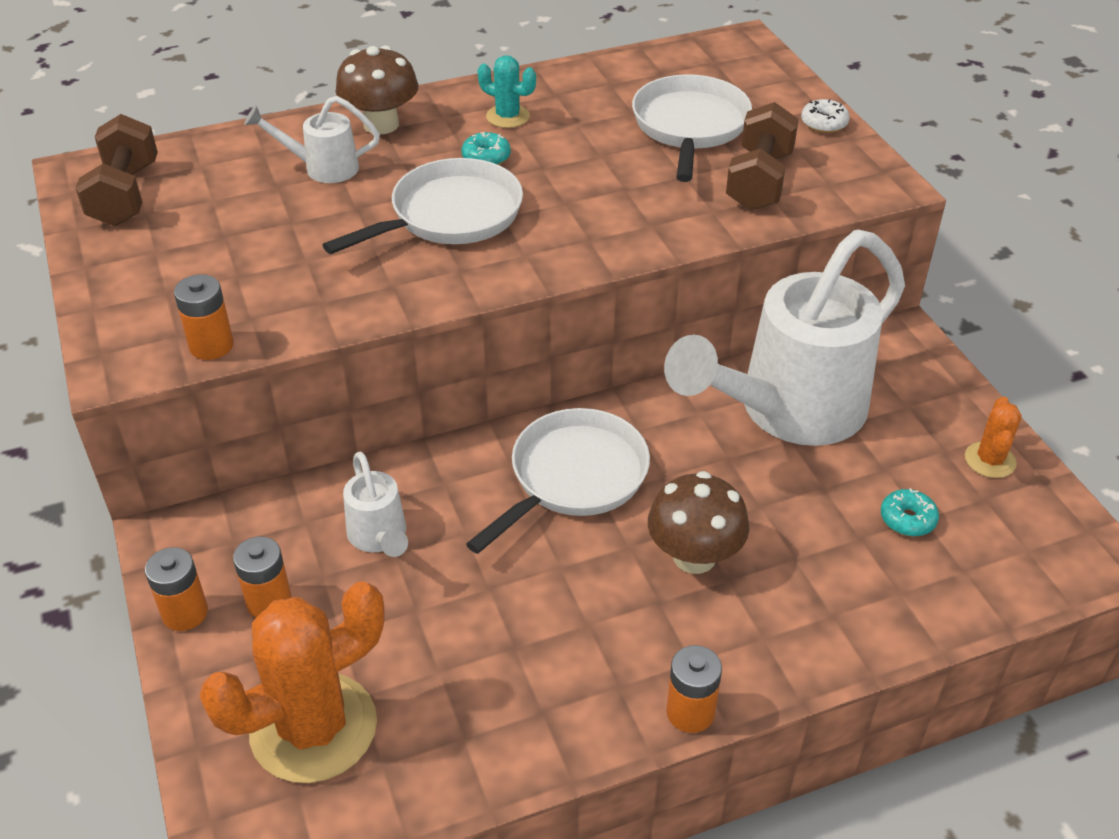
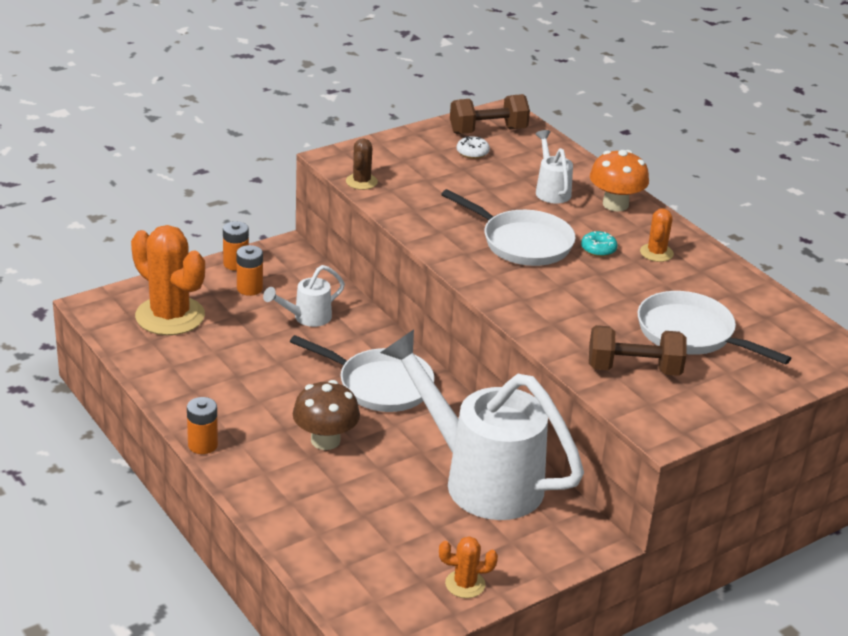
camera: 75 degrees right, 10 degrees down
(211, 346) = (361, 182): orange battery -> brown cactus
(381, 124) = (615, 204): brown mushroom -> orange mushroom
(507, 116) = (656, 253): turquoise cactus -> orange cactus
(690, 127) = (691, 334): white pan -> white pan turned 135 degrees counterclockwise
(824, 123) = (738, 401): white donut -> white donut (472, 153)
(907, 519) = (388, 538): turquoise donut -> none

########################################

What the exercise asks
Copy out all the lines of the records that include "degrees".

Exercise answer
camera: 75 degrees right, 10 degrees down
(690, 127) = (691, 334): white pan -> white pan turned 135 degrees counterclockwise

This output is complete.